HOW TO COMPLETE THIS TASK: A line qualifies if it holds the string "AGND". Copy every qualifying line from the records.

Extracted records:

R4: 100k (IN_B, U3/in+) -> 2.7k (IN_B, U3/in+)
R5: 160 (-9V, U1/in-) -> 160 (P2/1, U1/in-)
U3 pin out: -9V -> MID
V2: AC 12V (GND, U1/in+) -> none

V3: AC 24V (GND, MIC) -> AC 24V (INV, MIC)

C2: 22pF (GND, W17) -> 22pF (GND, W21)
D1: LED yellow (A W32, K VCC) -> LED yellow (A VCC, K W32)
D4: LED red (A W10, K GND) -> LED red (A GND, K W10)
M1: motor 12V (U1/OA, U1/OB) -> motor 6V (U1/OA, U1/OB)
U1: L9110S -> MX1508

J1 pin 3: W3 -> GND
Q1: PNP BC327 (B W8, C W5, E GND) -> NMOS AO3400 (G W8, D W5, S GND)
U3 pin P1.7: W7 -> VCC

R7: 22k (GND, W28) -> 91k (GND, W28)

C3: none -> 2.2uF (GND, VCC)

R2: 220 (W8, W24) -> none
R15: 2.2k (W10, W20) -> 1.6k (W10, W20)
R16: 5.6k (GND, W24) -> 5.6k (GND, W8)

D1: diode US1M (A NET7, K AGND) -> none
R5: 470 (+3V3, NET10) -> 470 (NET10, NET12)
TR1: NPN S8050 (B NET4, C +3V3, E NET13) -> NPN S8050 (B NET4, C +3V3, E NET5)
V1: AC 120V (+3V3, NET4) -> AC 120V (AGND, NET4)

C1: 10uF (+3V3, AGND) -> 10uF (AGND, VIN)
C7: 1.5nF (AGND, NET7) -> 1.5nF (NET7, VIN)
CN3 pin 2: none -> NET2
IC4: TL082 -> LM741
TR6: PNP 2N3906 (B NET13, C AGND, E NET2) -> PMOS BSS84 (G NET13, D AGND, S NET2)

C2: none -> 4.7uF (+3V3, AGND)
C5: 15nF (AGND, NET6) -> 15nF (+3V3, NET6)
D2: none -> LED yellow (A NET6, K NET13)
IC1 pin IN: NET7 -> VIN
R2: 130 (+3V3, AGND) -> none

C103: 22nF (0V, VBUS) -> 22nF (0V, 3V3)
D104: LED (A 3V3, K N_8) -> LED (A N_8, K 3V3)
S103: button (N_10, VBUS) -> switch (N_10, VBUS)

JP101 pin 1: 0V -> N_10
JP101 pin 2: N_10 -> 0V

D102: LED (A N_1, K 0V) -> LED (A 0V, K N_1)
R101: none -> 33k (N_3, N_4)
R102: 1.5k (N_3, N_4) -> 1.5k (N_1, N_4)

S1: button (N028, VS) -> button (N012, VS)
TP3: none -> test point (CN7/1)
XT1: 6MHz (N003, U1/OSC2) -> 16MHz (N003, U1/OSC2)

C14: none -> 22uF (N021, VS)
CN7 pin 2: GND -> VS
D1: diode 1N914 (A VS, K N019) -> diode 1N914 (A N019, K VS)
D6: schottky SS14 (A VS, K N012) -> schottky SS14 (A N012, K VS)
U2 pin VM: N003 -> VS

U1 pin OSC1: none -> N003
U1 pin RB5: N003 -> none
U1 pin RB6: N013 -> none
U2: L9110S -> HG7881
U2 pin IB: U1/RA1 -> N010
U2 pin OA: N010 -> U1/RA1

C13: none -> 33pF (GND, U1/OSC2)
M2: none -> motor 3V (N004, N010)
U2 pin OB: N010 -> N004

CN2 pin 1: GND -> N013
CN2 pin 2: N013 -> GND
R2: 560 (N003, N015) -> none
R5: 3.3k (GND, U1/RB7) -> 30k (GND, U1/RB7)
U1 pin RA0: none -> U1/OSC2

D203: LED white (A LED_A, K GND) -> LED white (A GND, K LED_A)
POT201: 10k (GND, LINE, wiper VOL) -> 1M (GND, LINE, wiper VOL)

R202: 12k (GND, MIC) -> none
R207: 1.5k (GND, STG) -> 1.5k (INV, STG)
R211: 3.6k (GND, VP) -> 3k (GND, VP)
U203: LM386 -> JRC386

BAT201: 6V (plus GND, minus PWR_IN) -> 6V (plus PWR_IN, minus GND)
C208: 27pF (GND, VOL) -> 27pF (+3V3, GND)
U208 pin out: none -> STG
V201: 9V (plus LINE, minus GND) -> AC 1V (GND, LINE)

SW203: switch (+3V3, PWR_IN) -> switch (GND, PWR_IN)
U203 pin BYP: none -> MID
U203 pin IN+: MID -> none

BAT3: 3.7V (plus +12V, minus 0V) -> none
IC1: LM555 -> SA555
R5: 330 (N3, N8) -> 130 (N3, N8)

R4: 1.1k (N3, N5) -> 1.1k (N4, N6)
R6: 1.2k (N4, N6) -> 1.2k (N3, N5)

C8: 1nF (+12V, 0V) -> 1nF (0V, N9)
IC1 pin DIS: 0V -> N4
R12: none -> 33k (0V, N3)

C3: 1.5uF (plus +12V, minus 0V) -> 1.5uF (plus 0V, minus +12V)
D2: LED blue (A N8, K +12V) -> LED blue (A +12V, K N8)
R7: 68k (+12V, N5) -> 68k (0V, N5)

EXPECTED ANSWER:
D1: diode US1M (A NET7, K AGND) -> none
V1: AC 120V (+3V3, NET4) -> AC 120V (AGND, NET4)
C1: 10uF (+3V3, AGND) -> 10uF (AGND, VIN)
C7: 1.5nF (AGND, NET7) -> 1.5nF (NET7, VIN)
TR6: PNP 2N3906 (B NET13, C AGND, E NET2) -> PMOS BSS84 (G NET13, D AGND, S NET2)
C2: none -> 4.7uF (+3V3, AGND)
C5: 15nF (AGND, NET6) -> 15nF (+3V3, NET6)
R2: 130 (+3V3, AGND) -> none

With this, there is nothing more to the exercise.